*** Source information

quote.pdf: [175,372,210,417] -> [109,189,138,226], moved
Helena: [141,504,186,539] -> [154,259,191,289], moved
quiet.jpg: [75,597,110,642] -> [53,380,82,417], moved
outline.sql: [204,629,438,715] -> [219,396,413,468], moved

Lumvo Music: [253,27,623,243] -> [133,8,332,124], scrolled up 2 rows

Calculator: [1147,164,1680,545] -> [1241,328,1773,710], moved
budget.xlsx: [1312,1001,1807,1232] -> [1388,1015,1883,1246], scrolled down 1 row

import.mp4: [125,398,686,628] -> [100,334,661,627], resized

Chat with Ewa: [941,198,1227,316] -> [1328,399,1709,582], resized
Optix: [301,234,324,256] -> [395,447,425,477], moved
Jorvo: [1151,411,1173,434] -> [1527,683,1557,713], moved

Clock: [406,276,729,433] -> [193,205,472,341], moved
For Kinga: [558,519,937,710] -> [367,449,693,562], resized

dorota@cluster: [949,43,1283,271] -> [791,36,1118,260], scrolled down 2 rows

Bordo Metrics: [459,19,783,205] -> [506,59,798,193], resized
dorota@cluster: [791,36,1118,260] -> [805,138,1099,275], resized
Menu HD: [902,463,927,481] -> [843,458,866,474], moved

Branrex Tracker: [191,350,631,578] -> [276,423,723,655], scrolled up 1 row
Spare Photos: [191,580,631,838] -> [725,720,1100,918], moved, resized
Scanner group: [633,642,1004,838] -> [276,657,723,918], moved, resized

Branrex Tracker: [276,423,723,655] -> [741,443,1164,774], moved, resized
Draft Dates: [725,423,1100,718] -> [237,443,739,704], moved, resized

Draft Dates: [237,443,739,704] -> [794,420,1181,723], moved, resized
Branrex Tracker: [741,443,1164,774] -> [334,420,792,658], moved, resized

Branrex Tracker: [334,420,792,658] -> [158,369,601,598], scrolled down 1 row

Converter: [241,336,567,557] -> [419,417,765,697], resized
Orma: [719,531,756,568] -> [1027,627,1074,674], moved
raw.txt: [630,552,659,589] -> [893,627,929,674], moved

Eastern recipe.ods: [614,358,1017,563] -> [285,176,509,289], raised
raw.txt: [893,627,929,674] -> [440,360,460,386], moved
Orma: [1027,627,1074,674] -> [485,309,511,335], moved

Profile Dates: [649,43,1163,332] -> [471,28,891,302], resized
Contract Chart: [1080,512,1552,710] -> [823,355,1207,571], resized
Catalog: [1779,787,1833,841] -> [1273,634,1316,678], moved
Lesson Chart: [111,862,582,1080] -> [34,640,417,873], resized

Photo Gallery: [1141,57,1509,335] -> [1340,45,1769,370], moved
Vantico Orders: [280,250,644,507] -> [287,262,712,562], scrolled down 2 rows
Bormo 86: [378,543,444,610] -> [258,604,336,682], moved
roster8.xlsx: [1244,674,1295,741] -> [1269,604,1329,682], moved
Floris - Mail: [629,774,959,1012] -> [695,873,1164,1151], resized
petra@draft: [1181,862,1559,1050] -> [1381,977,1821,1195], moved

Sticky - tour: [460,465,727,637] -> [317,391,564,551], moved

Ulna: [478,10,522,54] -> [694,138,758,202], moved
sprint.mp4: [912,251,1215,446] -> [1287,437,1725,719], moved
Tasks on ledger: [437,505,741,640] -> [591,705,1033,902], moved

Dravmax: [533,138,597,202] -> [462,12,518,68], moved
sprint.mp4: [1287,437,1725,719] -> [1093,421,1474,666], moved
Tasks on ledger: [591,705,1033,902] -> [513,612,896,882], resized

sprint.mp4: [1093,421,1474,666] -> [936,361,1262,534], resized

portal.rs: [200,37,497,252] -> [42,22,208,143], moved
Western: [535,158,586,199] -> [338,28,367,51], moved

******

**Exercise aim:**
From the entries above, show each line that includes the string "Chart".

**Response to this exercise:**
Contract Chart: [1080,512,1552,710] -> [823,355,1207,571], resized
Lesson Chart: [111,862,582,1080] -> [34,640,417,873], resized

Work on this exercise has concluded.